## PROBLEM DESCRIPTION
Look through the records below for the line holding "C1: 330uF (plus". Write it out exactly, with each following line through the line holding "U16: NOT (in".
##### RECORDS TO PROCESS #####
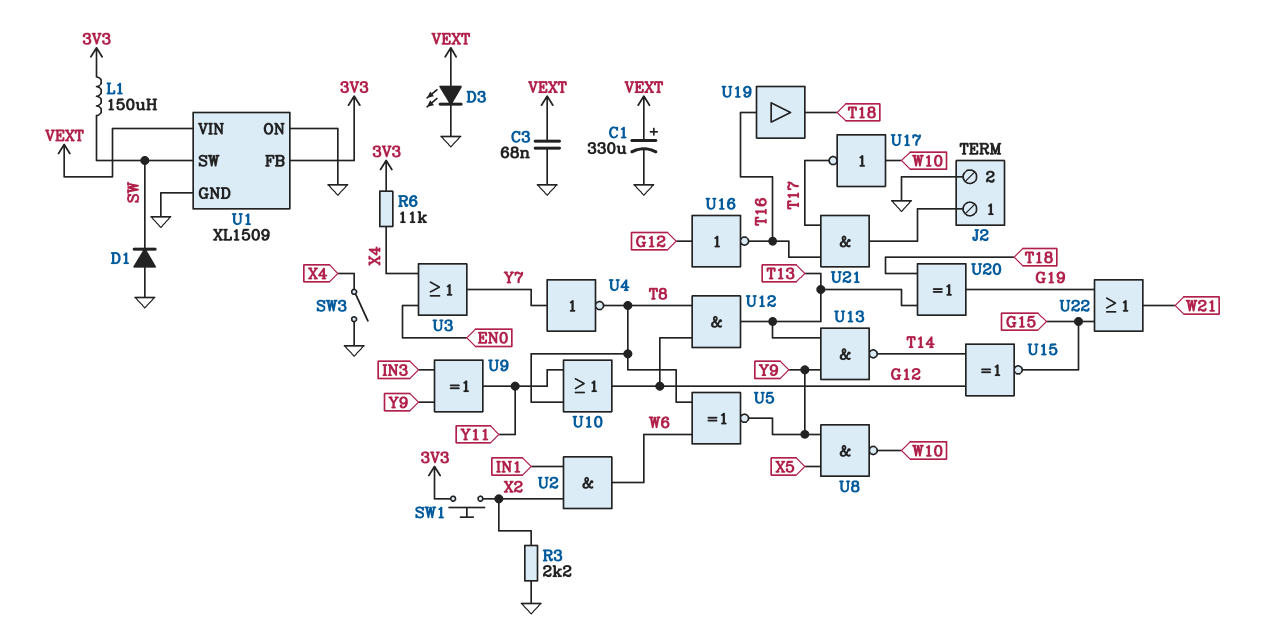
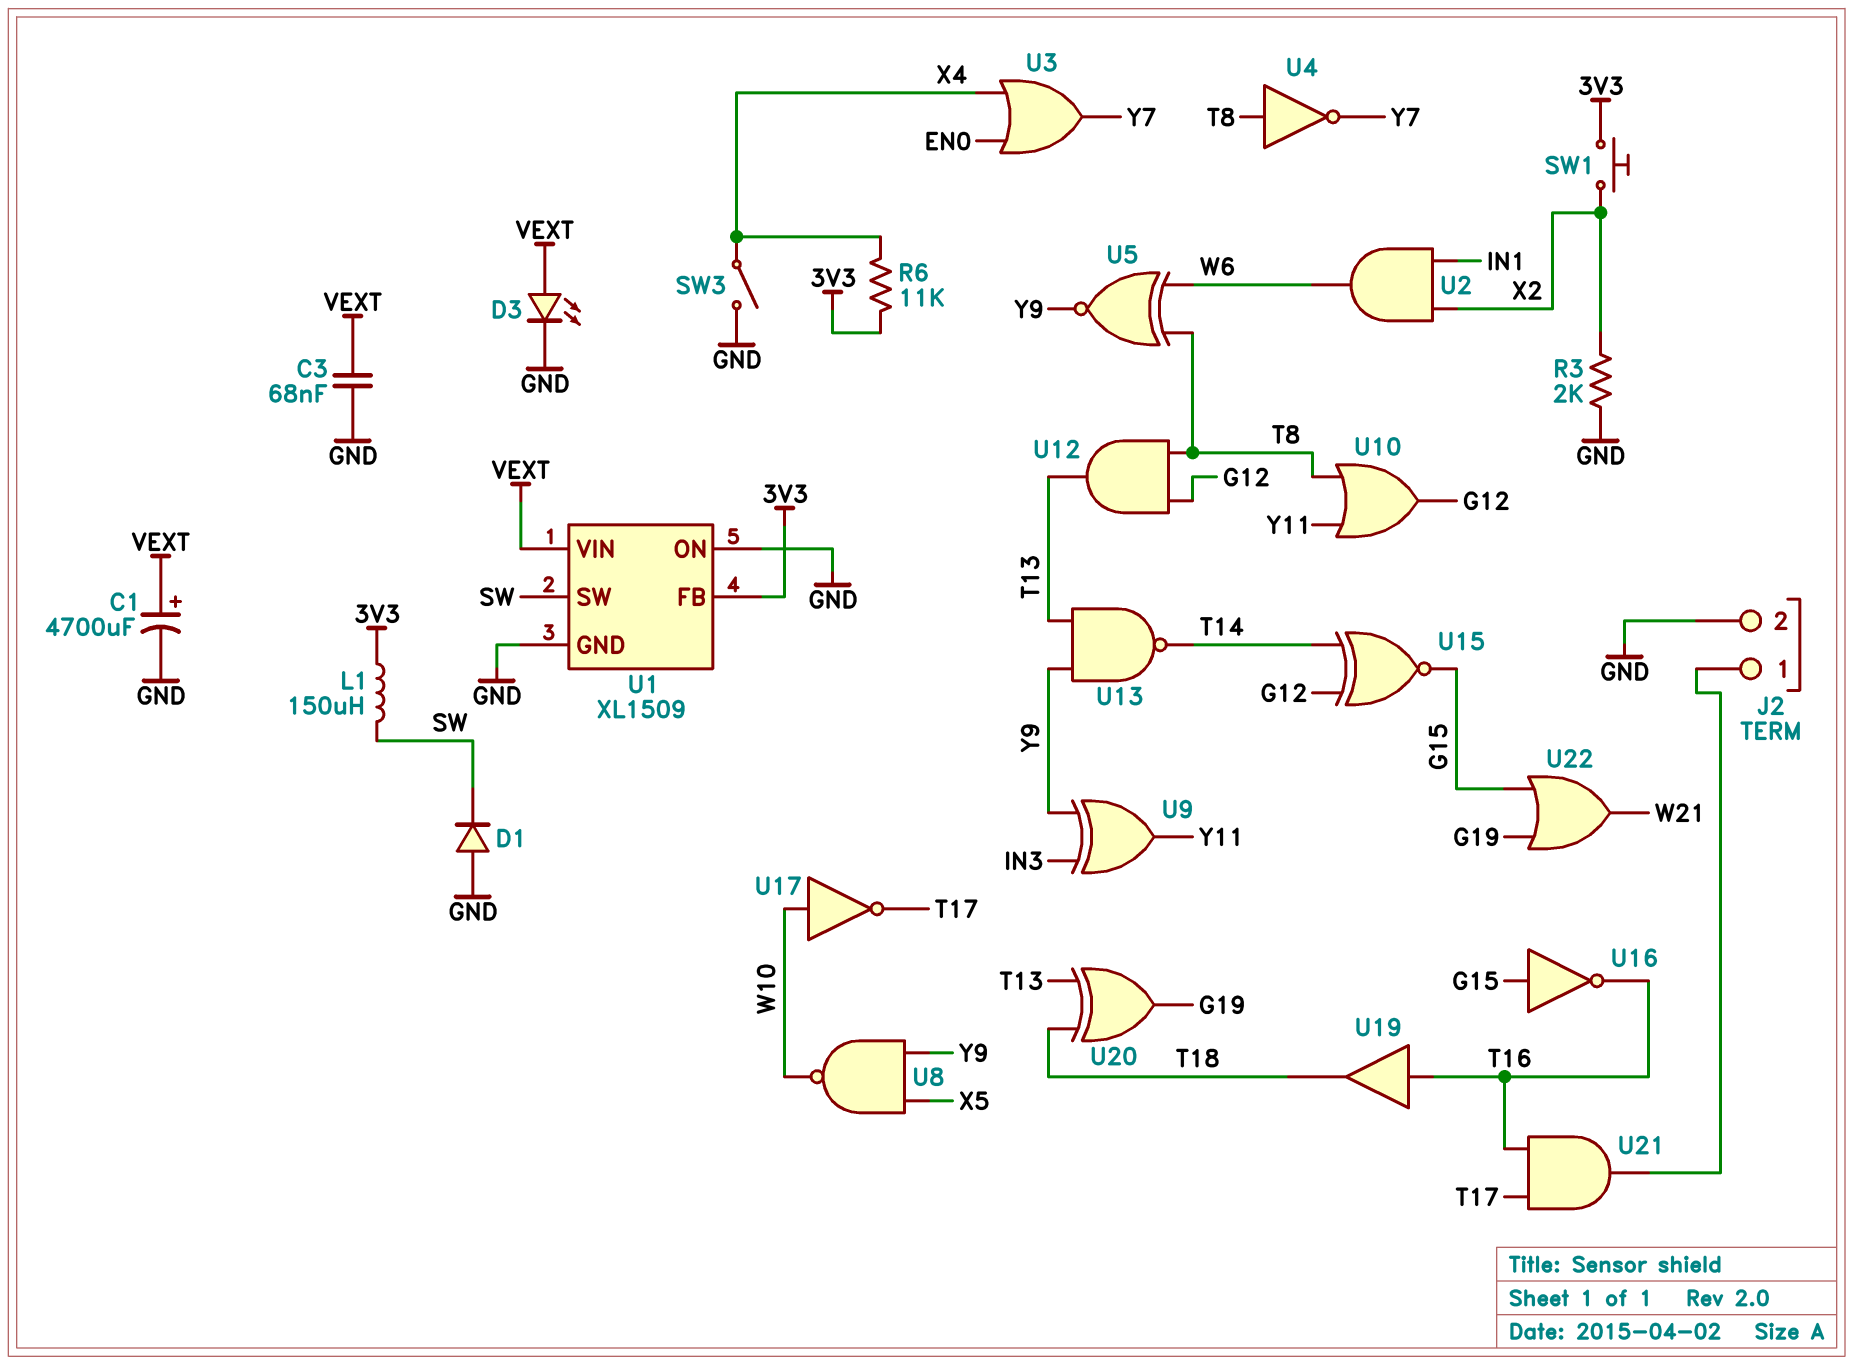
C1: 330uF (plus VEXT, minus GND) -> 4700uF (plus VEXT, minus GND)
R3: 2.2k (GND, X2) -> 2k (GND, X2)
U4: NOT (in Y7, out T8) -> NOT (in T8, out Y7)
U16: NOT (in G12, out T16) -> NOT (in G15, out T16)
#####
##### RECORDS TO PROCESS #####
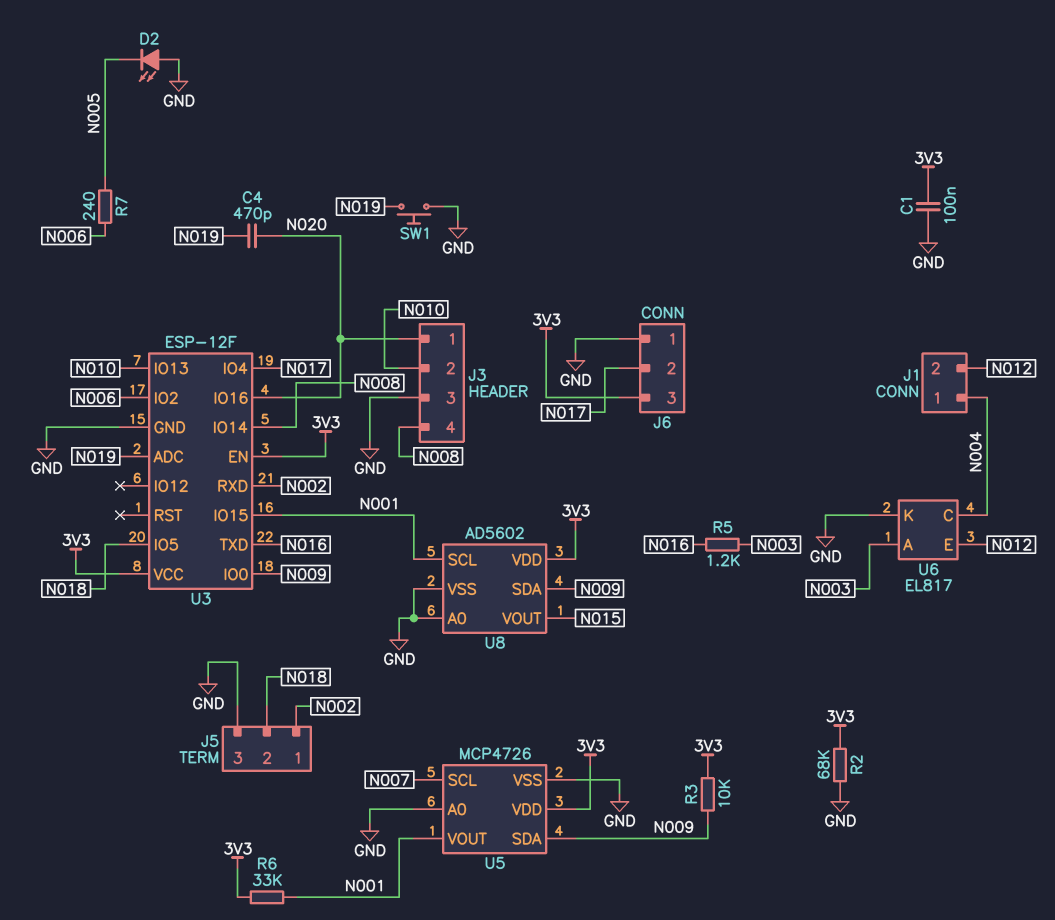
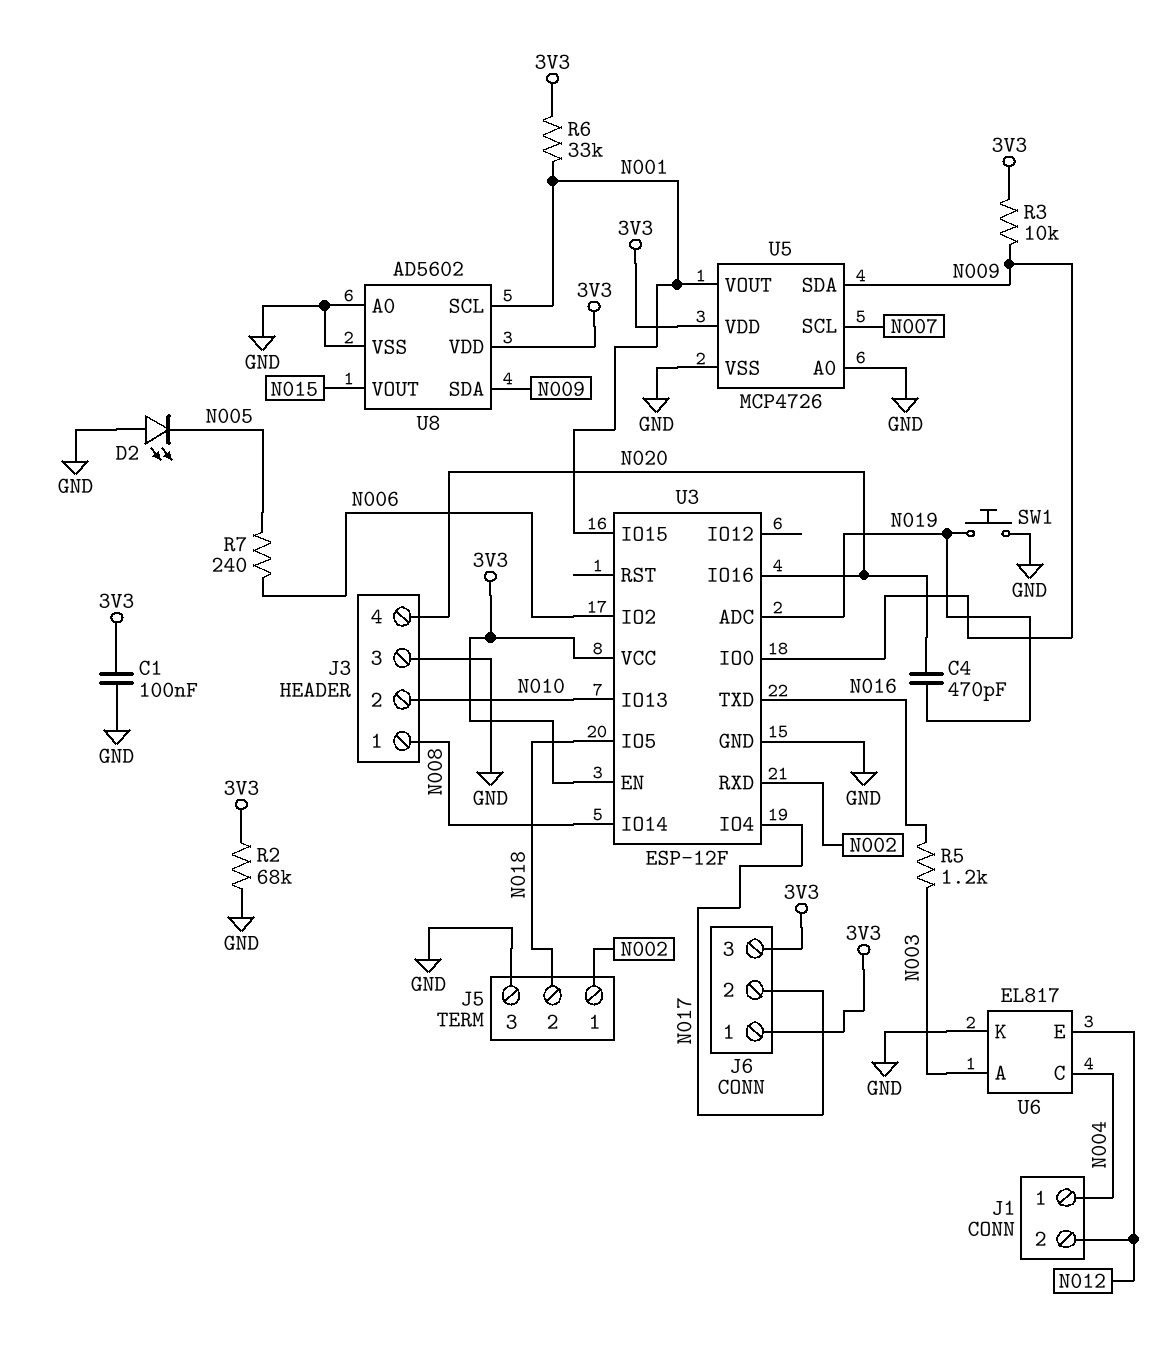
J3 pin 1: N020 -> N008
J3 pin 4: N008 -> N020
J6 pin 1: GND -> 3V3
#####
## ANSWER AREA
C1: 330uF (plus VEXT, minus GND) -> 4700uF (plus VEXT, minus GND)
R3: 2.2k (GND, X2) -> 2k (GND, X2)
U4: NOT (in Y7, out T8) -> NOT (in T8, out Y7)
U16: NOT (in G12, out T16) -> NOT (in G15, out T16)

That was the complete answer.